### WHAT YOU ARE ASKED TO DO
Copy exactly the stretch of data below from the line with "RADIO2 pin MOSI: A5 -> A2" through the line with "MATRIX pin GND: none -> GND", including both of those lines.

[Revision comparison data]
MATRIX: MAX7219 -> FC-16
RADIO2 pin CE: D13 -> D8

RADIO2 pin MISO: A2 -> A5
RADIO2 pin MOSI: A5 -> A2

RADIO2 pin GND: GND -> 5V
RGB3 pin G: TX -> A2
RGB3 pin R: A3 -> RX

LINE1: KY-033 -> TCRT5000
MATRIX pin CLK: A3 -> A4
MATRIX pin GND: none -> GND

* * *

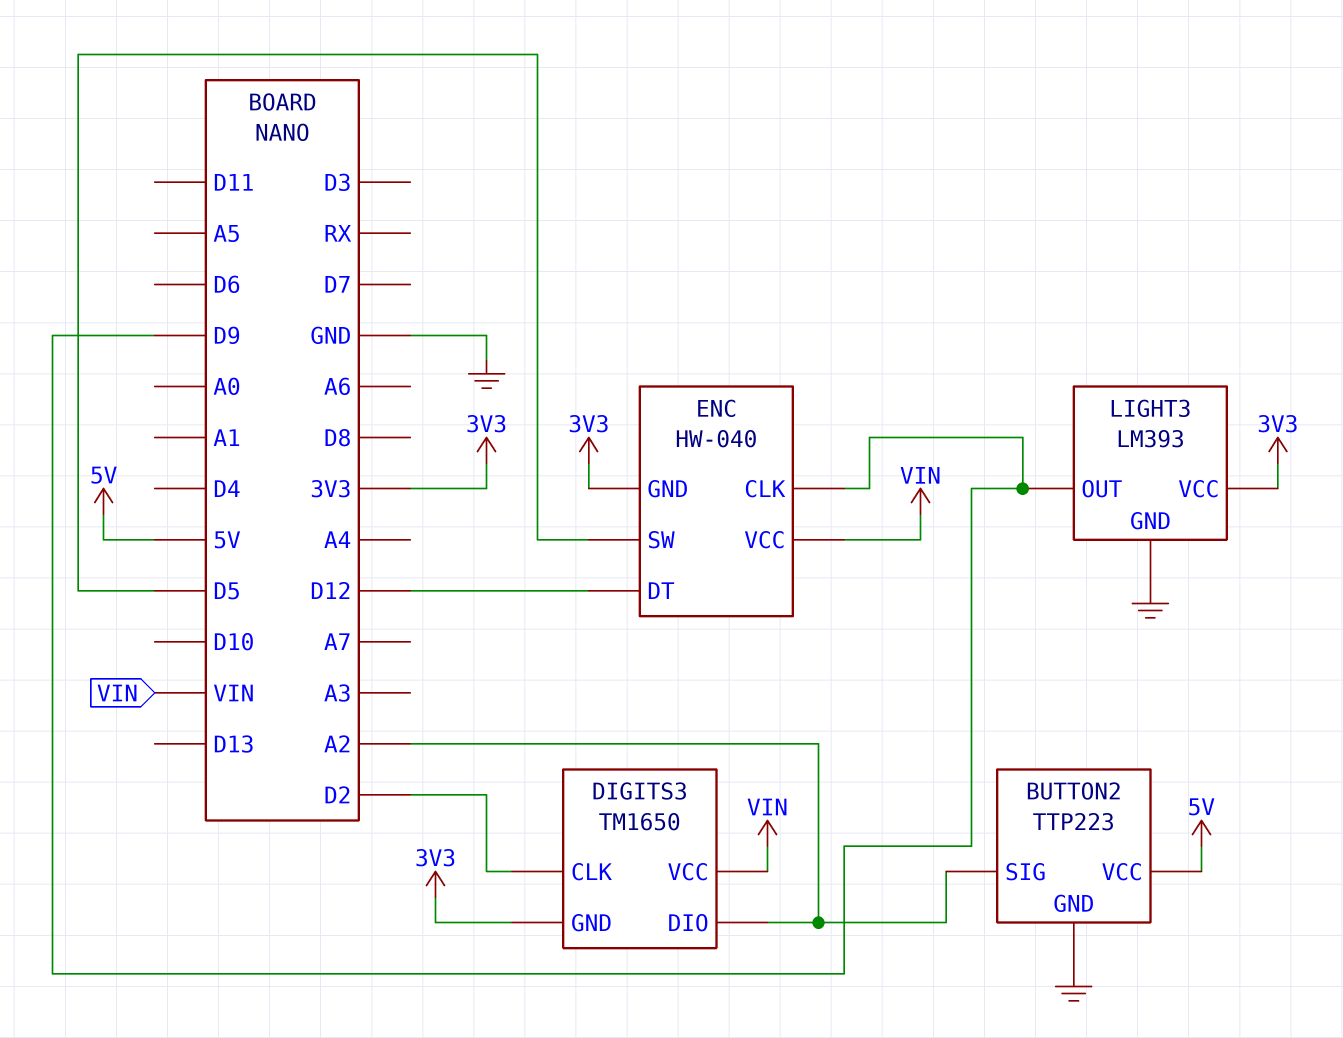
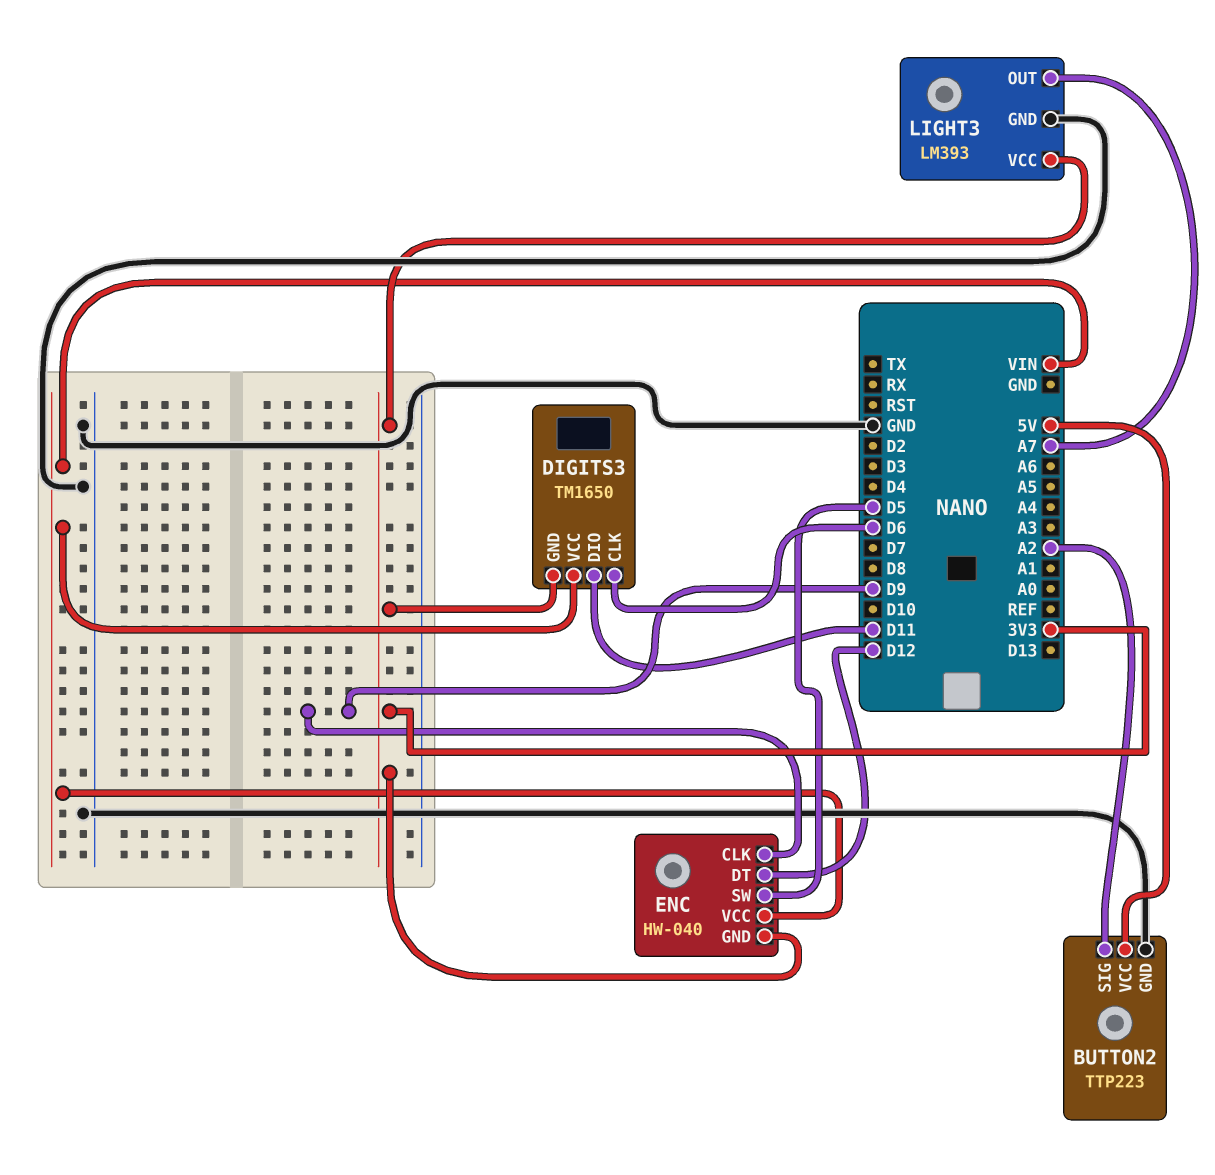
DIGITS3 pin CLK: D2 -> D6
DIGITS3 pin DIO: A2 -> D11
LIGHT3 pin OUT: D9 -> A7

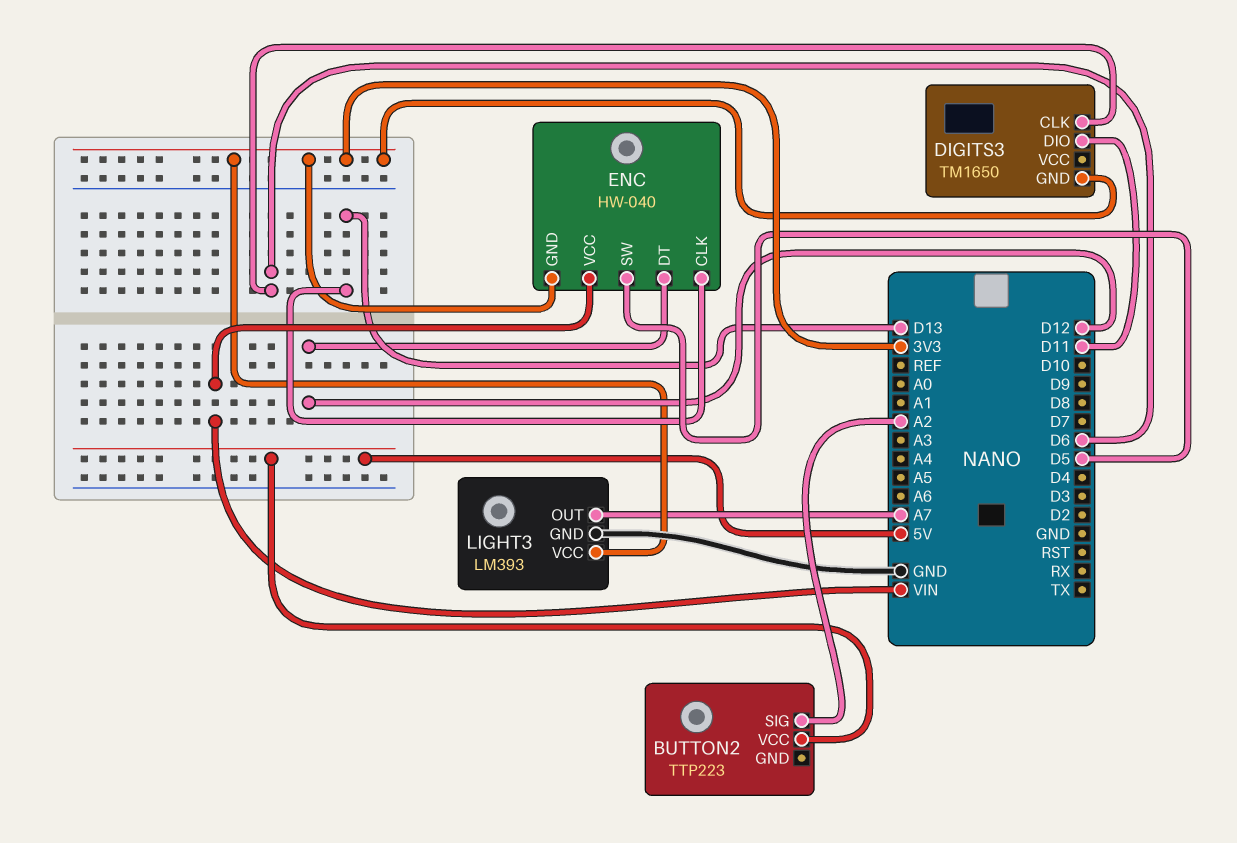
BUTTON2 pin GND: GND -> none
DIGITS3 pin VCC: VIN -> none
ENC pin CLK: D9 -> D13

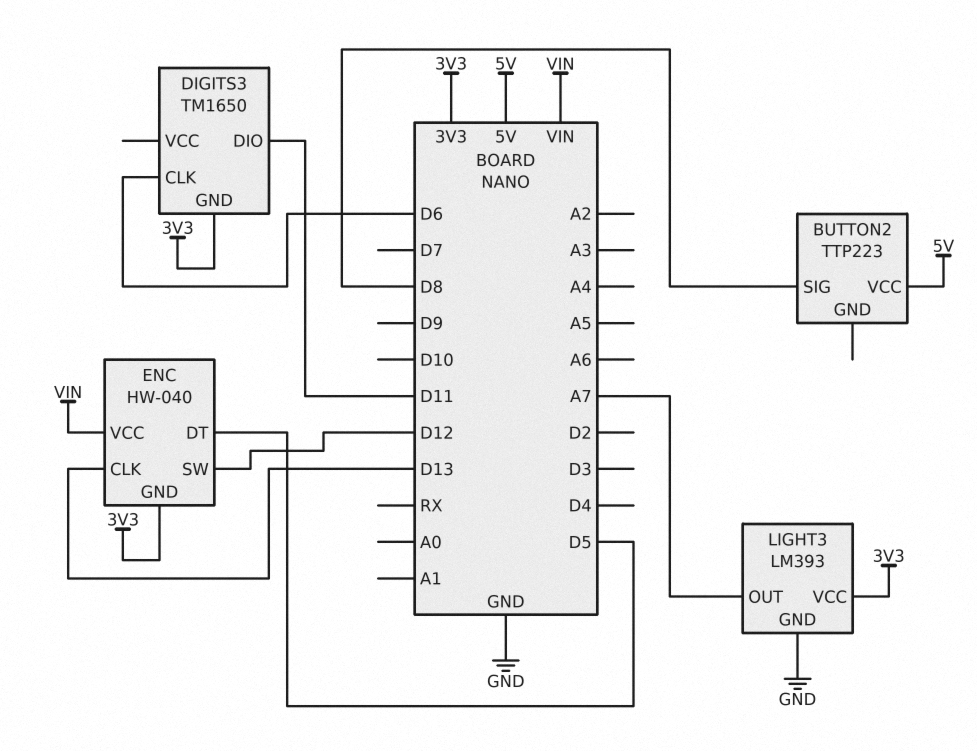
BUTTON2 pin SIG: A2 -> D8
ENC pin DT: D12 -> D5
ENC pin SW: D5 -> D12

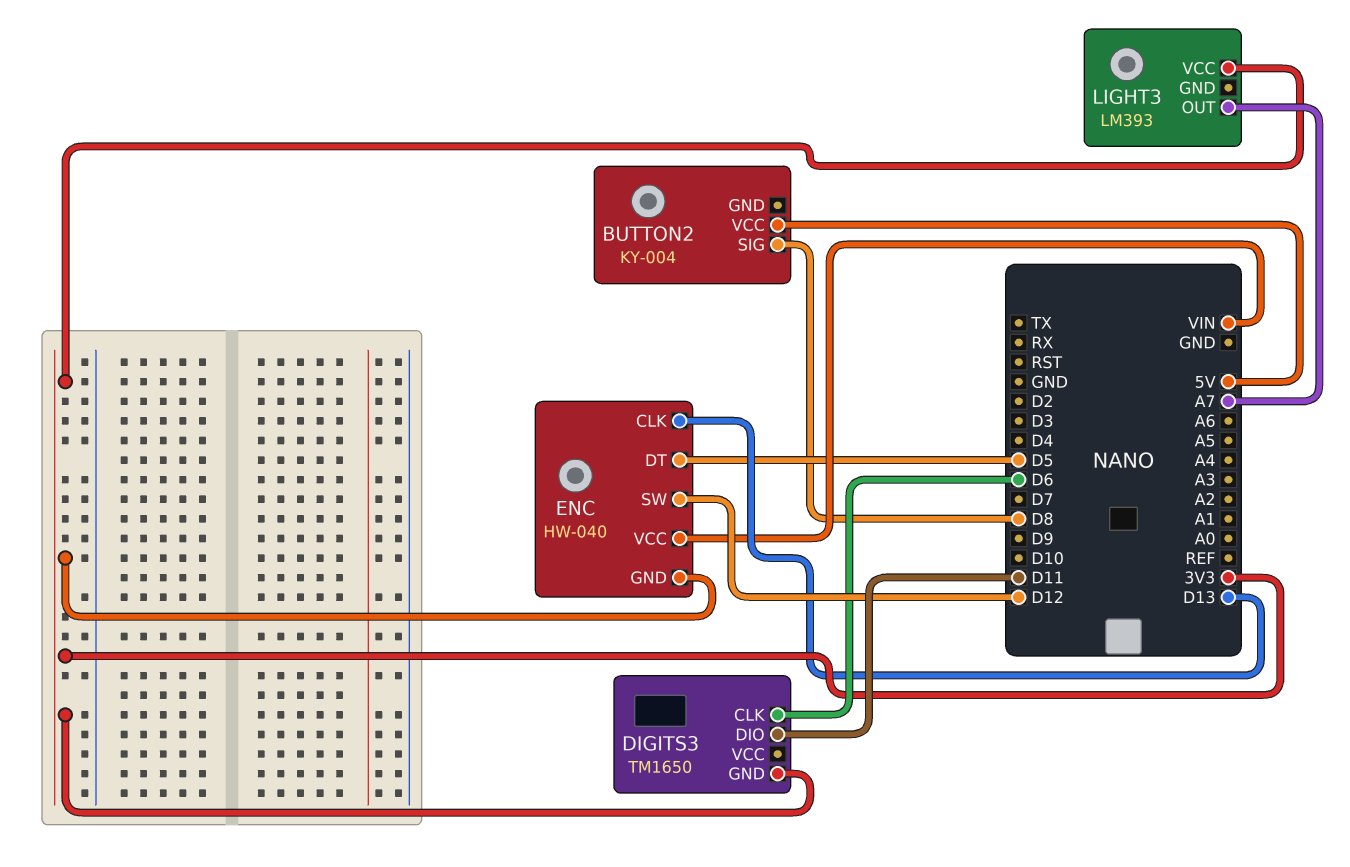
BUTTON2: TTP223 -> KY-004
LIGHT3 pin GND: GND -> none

### RESPONSE AREA
RADIO2 pin MOSI: A5 -> A2

RADIO2 pin GND: GND -> 5V
RGB3 pin G: TX -> A2
RGB3 pin R: A3 -> RX

LINE1: KY-033 -> TCRT5000
MATRIX pin CLK: A3 -> A4
MATRIX pin GND: none -> GND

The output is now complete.